▼

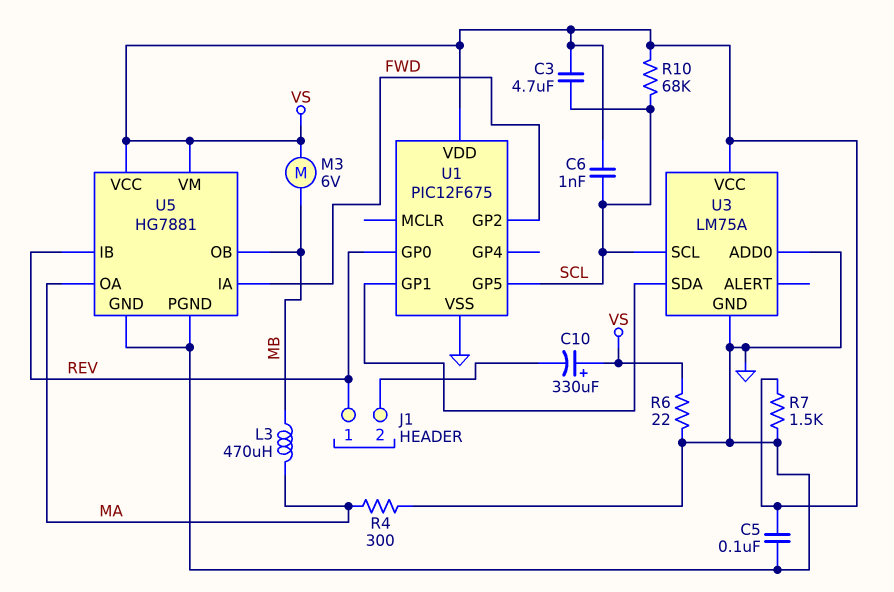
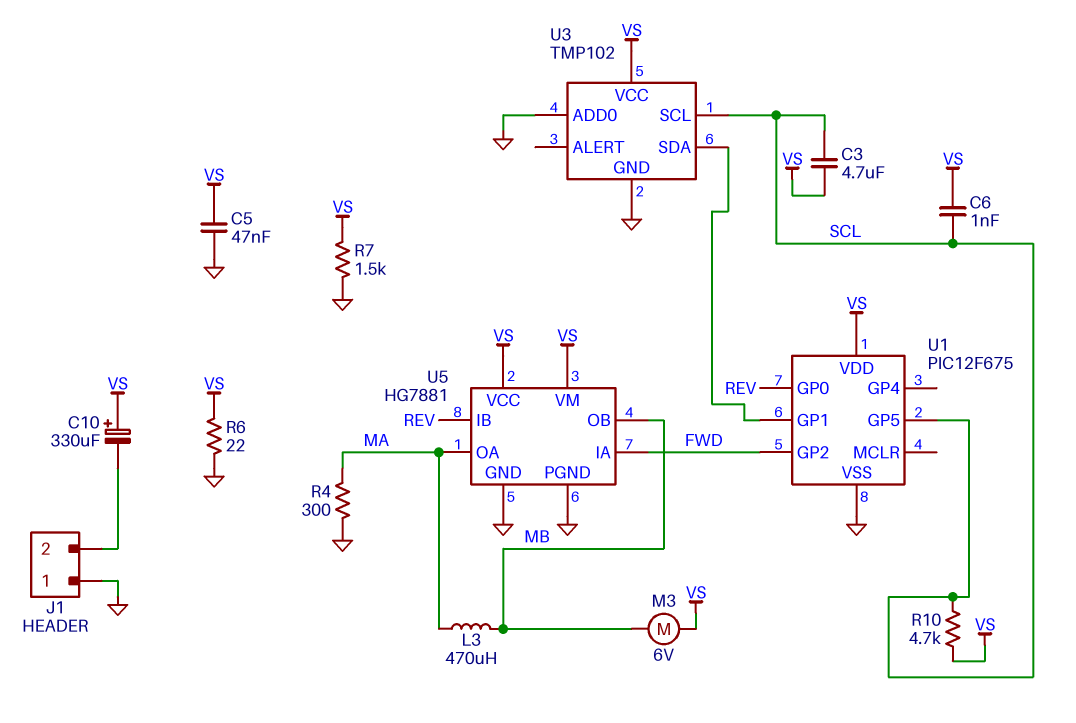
C5: 100nF (GND, VS) -> 47nF (GND, VS)
J1 pin 1: REV -> GND
R10: 68k (SCL, VS) -> 4.7k (SCL, VS)
U3: LM75A -> TMP102

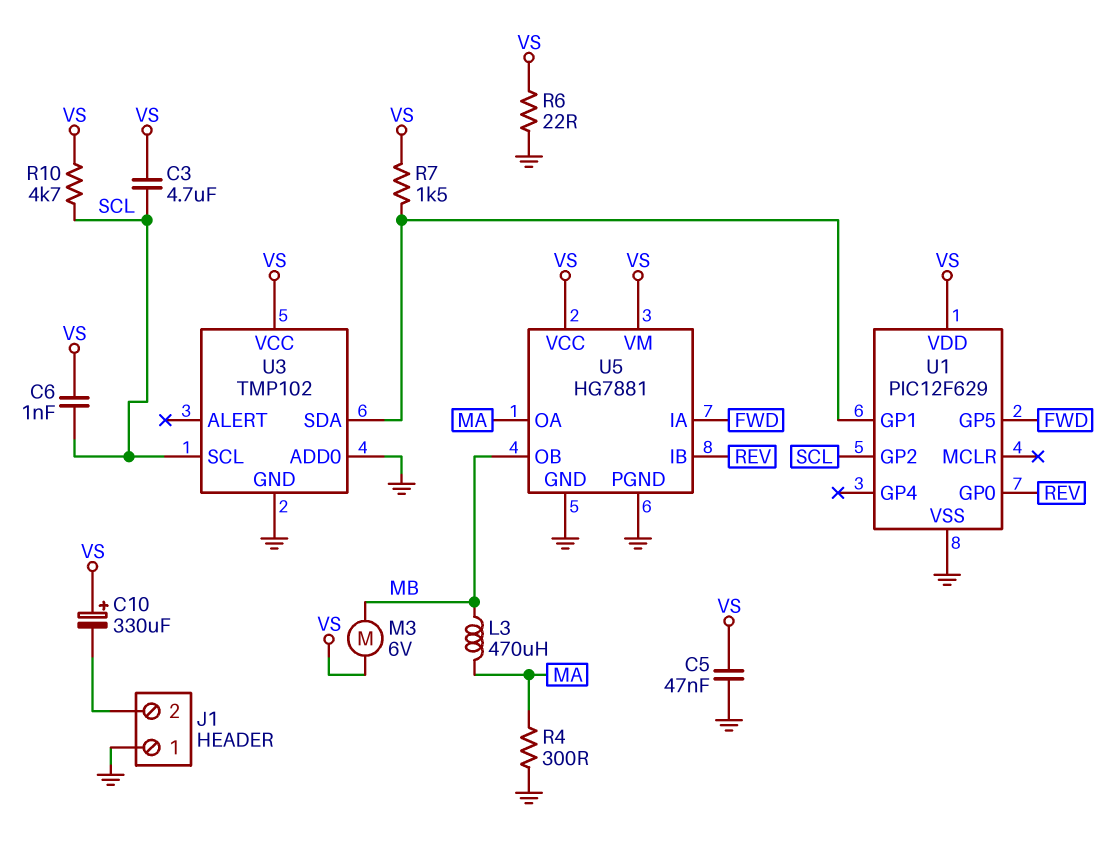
R7: 1.5k (GND, VS) -> 1.5k (U1/GP1, VS)
U1: PIC12F675 -> PIC12F629
U1 pin GP2: FWD -> SCL
U1 pin GP5: SCL -> FWD

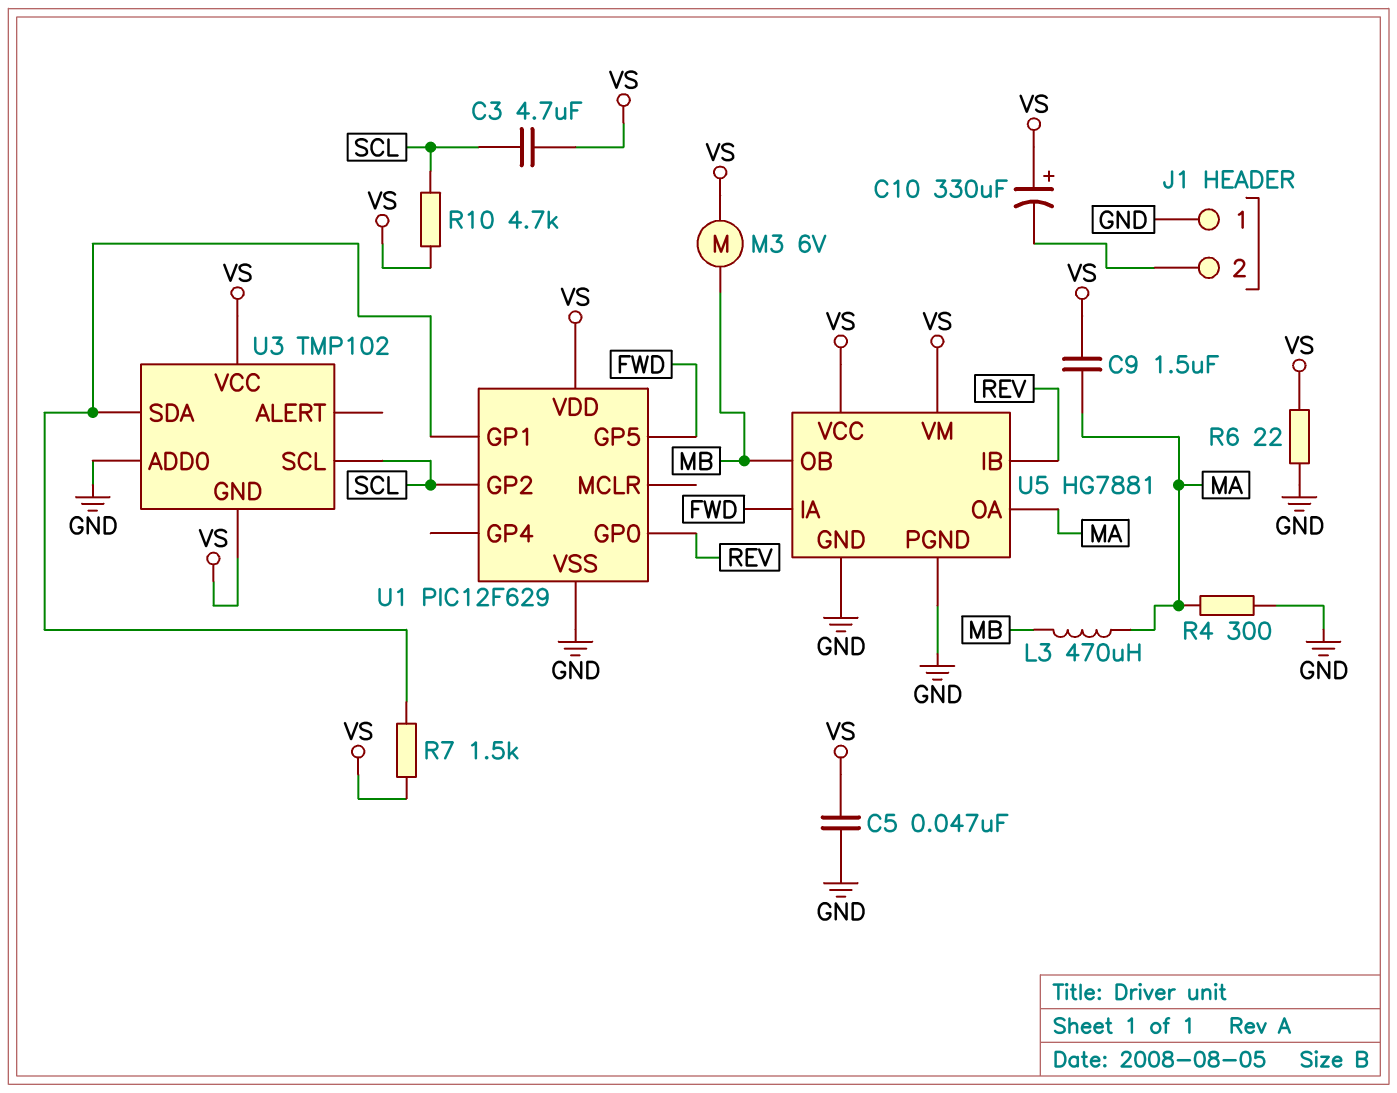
C6: 1nF (SCL, VS) -> none
C9: none -> 1.5uF (MA, VS)
U3 pin GND: GND -> VS

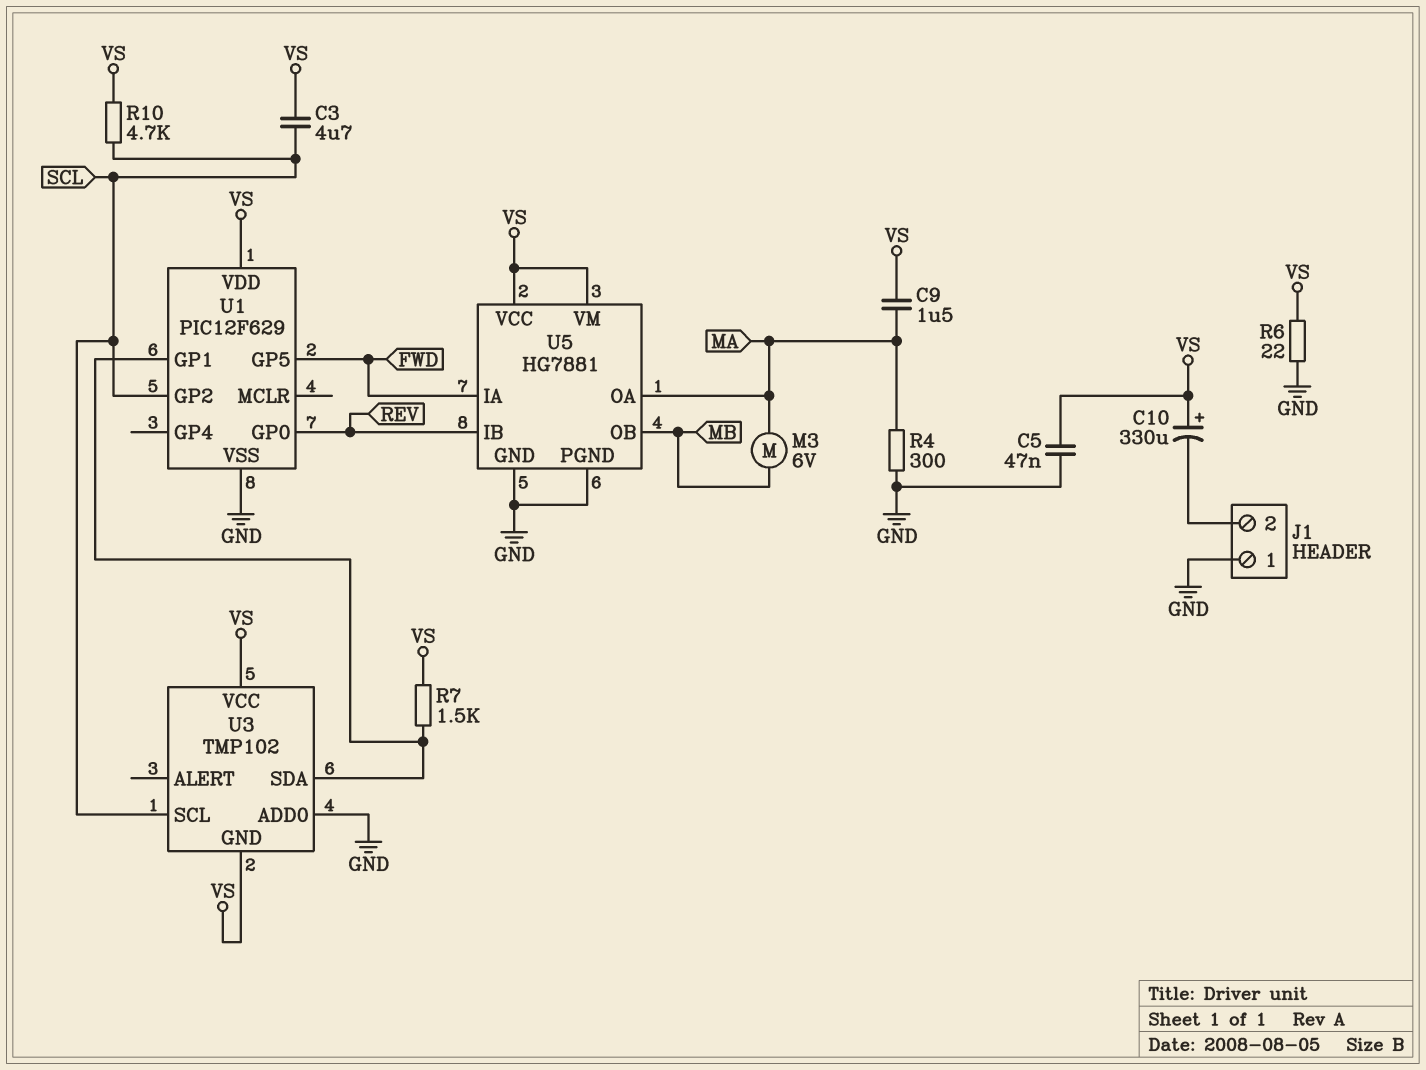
L3: 470uH (MA, MB) -> none
M3: motor 6V (MB, VS) -> motor 6V (MA, MB)

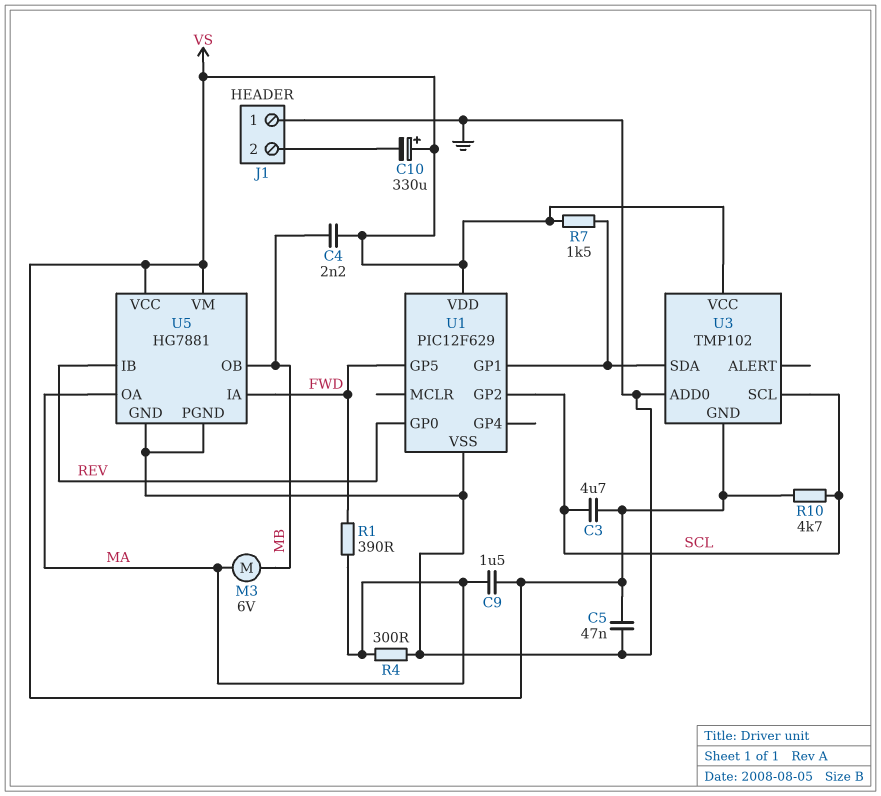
C4: none -> 2.2nF (MB, VS)
R1: none -> 390 (FWD, MA)
R6: 22 (GND, VS) -> none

▲

■ **What to do**
Every line that contains "none" should be copied out of the data.

■ **Answer to the exercise**
C6: 1nF (SCL, VS) -> none
C9: none -> 1.5uF (MA, VS)
L3: 470uH (MA, MB) -> none
C4: none -> 2.2nF (MB, VS)
R1: none -> 390 (FWD, MA)
R6: 22 (GND, VS) -> none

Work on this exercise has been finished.